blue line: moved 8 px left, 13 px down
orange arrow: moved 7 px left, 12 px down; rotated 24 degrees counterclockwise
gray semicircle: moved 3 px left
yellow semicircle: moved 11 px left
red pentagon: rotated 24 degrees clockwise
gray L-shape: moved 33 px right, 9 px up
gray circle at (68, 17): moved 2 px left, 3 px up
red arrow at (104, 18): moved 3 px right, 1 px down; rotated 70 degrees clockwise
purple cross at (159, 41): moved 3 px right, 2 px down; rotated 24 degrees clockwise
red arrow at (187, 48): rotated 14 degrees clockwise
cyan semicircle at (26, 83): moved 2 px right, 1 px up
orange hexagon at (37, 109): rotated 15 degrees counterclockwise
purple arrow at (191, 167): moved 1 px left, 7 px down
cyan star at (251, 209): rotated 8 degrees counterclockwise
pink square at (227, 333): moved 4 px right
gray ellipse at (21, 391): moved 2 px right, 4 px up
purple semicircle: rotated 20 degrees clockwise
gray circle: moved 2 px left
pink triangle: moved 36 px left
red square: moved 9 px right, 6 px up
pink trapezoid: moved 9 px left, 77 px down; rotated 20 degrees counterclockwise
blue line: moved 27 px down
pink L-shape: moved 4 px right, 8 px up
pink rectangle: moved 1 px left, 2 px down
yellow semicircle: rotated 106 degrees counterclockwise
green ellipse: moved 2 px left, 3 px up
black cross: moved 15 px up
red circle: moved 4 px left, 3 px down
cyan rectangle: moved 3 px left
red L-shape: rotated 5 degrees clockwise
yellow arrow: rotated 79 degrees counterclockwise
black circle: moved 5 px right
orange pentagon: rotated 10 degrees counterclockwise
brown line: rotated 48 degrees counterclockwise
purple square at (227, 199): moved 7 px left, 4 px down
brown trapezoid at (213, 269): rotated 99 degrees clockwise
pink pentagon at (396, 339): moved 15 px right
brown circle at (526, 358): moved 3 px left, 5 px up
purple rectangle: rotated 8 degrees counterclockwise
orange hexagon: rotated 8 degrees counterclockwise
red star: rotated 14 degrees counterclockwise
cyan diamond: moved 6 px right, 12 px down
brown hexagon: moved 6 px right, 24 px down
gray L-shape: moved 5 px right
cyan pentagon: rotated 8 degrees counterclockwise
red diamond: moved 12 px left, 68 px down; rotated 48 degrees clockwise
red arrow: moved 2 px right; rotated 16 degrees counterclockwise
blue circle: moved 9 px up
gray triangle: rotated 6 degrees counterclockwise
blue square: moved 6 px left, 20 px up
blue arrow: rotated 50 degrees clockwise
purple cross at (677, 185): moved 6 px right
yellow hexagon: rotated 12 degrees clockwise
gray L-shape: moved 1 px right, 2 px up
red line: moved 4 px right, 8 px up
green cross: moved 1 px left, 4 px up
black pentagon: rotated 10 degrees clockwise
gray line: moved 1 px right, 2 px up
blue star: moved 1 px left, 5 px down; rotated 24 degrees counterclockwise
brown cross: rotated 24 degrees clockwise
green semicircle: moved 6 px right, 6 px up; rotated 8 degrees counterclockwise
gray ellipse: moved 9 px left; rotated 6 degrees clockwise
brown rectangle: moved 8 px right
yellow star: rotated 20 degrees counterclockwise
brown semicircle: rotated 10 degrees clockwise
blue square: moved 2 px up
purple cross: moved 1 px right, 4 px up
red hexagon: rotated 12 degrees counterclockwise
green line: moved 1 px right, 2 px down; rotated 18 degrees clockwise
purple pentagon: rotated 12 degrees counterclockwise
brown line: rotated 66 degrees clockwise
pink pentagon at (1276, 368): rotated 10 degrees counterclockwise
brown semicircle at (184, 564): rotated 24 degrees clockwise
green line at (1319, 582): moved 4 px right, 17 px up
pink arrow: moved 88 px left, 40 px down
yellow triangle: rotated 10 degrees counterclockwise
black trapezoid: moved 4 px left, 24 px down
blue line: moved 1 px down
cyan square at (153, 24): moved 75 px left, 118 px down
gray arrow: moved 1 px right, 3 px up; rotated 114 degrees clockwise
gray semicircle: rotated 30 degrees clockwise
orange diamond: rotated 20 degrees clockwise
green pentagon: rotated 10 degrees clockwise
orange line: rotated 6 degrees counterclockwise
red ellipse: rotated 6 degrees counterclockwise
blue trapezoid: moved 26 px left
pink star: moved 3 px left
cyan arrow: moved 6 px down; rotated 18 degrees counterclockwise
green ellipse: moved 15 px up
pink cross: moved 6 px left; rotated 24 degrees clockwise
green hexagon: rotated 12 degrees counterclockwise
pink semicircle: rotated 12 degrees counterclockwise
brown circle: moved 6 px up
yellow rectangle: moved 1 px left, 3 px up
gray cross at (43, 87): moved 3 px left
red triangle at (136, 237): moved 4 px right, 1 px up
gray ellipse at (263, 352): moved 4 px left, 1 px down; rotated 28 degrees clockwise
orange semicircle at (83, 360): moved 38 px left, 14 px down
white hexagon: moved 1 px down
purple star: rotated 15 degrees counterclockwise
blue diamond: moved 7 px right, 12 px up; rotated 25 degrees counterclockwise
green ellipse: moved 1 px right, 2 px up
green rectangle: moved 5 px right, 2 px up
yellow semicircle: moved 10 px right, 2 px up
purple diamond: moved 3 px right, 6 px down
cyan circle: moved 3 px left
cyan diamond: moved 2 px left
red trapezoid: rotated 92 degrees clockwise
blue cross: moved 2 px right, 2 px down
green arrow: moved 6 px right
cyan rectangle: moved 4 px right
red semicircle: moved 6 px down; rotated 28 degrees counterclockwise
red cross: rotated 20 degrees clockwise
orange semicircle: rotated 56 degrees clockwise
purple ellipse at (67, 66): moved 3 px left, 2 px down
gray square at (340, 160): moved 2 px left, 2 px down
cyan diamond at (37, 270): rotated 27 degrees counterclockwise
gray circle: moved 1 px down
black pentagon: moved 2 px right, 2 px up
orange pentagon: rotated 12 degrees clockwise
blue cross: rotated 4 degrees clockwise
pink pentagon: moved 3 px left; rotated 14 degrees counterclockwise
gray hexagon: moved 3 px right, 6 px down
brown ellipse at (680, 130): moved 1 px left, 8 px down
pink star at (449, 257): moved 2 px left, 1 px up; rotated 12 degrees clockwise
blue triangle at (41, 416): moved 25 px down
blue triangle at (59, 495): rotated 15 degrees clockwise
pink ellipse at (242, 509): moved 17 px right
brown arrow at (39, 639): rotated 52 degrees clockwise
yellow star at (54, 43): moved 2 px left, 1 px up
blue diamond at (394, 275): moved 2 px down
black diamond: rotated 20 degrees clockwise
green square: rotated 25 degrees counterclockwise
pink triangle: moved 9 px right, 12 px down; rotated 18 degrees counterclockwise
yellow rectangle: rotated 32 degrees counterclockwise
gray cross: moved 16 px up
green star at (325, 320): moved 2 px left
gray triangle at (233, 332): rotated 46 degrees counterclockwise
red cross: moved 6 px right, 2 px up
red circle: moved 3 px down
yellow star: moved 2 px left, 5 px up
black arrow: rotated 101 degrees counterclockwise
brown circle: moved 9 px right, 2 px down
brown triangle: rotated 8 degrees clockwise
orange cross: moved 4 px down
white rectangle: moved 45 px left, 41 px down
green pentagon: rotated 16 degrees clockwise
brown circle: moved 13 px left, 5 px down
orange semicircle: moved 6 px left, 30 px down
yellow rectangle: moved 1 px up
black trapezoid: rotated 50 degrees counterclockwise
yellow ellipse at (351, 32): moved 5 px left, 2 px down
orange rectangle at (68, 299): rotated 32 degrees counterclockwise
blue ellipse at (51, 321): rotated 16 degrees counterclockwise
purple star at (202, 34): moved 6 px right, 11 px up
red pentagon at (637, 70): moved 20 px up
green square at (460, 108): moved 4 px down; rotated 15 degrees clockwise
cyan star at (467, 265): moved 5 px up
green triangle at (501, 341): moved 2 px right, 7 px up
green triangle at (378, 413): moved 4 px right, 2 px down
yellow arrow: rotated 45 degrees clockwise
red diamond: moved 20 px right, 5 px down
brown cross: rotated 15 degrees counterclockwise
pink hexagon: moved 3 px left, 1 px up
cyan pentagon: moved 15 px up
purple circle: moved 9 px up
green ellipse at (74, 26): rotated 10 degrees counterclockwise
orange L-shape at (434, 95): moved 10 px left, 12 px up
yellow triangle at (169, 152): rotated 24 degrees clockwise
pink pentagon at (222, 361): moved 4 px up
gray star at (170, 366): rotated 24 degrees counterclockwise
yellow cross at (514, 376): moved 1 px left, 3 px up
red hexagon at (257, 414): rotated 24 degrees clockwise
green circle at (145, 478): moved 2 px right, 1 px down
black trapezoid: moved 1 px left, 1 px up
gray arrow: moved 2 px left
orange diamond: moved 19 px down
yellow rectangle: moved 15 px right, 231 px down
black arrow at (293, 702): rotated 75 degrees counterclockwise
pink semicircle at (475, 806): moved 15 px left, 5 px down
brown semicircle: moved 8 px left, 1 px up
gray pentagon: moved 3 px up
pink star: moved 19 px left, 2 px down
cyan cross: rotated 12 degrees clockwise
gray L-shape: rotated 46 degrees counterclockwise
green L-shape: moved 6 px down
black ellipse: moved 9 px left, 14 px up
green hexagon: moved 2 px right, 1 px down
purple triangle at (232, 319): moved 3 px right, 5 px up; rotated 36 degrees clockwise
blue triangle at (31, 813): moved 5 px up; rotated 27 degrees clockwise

== == ==

From the records above, print exactly the lines that run from the line with "yellow ellipse at" to the line with "purple circle: moved 9 px up", inclusive.

yellow ellipse at (351, 32): moved 5 px left, 2 px down
orange rectangle at (68, 299): rotated 32 degrees counterclockwise
blue ellipse at (51, 321): rotated 16 degrees counterclockwise
purple star at (202, 34): moved 6 px right, 11 px up
red pentagon at (637, 70): moved 20 px up
green square at (460, 108): moved 4 px down; rotated 15 degrees clockwise
cyan star at (467, 265): moved 5 px up
green triangle at (501, 341): moved 2 px right, 7 px up
green triangle at (378, 413): moved 4 px right, 2 px down
yellow arrow: rotated 45 degrees clockwise
red diamond: moved 20 px right, 5 px down
brown cross: rotated 15 degrees counterclockwise
pink hexagon: moved 3 px left, 1 px up
cyan pentagon: moved 15 px up
purple circle: moved 9 px up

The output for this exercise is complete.